(EXERCISE)
Using the records below, repeat exactly the lines from the one holding "white robot [503,328,552,399] -> none" through the one holding "white strawberry [501,171,539,216]", both ends included, and no others.

Dataset excerpts
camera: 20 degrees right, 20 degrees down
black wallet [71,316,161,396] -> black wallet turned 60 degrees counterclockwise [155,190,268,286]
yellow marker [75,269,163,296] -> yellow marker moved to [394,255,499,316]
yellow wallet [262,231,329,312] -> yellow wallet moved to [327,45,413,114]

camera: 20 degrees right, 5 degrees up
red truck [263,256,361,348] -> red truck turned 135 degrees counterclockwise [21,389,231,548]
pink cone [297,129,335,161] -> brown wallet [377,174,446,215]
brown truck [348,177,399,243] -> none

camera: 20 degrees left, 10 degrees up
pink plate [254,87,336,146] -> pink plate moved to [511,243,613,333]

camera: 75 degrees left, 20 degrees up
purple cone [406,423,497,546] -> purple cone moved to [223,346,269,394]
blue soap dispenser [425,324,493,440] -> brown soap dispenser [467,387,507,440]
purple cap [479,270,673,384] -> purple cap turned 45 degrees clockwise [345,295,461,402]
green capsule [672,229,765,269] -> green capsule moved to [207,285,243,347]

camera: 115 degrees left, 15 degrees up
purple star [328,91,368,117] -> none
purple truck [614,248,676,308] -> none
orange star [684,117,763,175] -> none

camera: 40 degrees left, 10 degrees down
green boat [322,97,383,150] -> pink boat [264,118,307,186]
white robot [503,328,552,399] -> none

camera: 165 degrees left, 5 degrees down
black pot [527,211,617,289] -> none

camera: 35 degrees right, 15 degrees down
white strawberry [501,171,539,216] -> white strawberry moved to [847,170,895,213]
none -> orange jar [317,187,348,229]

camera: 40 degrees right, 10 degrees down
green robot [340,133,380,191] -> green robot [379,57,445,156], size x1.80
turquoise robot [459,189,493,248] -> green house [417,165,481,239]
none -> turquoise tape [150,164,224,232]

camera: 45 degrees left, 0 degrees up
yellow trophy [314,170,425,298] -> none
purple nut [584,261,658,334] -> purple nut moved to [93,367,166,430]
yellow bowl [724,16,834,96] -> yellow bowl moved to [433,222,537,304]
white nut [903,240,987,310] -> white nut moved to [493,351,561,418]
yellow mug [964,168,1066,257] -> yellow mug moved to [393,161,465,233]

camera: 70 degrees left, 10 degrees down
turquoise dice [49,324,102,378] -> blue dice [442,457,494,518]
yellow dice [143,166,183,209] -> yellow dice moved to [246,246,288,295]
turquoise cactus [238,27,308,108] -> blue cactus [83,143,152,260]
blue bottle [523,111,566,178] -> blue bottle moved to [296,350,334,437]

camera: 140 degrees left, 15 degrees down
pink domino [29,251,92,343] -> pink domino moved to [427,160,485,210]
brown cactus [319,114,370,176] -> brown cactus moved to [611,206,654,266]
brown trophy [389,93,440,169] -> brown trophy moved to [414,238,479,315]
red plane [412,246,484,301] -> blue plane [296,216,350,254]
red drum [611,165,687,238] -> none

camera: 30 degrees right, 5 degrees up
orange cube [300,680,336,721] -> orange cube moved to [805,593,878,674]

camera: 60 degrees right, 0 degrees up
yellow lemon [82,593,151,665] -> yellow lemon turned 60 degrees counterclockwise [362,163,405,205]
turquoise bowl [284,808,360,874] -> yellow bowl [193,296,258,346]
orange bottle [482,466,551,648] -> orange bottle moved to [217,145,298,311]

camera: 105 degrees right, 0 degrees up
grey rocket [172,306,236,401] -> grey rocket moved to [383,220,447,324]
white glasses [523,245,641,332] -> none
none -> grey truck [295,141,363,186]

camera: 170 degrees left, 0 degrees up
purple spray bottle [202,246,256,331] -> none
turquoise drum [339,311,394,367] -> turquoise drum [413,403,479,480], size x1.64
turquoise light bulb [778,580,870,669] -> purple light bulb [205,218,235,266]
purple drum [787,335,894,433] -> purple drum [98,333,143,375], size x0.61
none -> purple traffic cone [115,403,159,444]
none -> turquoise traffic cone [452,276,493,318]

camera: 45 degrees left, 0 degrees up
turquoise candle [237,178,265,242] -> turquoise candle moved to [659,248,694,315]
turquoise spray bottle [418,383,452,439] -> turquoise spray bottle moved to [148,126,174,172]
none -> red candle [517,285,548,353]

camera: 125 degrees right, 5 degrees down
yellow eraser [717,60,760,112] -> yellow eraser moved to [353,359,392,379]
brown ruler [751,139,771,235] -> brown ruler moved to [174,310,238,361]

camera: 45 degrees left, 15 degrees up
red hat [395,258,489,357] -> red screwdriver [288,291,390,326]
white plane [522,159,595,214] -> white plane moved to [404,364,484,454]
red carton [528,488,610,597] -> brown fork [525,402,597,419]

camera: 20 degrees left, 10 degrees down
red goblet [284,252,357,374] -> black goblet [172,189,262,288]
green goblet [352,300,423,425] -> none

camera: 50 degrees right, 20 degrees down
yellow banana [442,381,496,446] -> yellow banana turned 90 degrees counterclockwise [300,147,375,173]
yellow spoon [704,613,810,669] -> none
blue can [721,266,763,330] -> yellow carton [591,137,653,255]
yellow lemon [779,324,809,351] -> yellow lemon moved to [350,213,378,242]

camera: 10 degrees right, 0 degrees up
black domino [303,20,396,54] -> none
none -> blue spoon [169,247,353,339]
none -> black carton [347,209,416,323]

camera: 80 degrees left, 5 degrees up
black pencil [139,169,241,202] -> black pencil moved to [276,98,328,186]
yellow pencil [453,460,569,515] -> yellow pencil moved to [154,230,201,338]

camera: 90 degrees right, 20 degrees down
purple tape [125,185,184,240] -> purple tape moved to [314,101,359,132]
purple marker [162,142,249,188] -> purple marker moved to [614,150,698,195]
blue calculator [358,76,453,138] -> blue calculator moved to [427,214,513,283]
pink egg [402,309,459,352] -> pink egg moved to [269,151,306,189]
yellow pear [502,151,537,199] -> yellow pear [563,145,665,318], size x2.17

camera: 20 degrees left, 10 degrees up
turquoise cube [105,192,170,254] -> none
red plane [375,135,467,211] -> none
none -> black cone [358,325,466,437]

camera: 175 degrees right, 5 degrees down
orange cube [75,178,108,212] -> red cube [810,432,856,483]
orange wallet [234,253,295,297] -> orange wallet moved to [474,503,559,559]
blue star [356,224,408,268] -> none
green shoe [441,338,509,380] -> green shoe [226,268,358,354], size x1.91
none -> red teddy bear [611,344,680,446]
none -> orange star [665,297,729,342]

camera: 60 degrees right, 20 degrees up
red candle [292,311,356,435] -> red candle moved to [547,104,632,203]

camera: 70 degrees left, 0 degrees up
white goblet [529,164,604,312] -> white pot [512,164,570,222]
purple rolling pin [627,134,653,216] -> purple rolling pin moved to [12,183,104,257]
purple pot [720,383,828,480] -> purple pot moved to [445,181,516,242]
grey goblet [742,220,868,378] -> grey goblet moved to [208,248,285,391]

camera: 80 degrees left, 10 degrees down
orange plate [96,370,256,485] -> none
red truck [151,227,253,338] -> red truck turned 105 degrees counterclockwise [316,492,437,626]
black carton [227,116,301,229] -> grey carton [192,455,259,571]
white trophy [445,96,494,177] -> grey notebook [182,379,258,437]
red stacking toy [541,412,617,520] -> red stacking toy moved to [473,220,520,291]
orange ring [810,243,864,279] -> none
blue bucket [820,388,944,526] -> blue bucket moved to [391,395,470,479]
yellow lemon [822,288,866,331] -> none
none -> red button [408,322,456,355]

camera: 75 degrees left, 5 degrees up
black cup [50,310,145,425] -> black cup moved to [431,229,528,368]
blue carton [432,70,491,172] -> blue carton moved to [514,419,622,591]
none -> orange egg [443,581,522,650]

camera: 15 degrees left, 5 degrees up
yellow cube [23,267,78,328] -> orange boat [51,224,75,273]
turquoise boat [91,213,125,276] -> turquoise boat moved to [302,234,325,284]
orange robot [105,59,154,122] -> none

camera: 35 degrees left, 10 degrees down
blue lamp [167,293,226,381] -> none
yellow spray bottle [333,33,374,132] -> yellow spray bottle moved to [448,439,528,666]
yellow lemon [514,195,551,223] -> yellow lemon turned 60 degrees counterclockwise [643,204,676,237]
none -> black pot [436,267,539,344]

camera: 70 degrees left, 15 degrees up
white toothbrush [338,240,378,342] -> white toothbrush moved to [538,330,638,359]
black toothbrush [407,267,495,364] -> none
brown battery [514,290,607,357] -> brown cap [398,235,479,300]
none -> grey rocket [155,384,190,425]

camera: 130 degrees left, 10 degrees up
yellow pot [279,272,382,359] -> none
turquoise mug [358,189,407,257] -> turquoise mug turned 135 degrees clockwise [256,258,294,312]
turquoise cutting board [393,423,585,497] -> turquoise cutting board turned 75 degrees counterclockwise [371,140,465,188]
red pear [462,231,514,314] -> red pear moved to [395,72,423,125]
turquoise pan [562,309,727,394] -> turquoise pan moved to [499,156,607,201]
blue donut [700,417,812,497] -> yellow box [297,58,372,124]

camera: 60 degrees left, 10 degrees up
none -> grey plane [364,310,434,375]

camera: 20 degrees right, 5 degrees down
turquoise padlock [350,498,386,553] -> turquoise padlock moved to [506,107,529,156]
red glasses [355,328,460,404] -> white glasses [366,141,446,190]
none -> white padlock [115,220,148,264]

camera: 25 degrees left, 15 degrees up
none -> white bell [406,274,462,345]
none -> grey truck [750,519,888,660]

(OUTPUT)
white robot [503,328,552,399] -> none

camera: 165 degrees left, 5 degrees down
black pot [527,211,617,289] -> none

camera: 35 degrees right, 15 degrees down
white strawberry [501,171,539,216] -> white strawberry moved to [847,170,895,213]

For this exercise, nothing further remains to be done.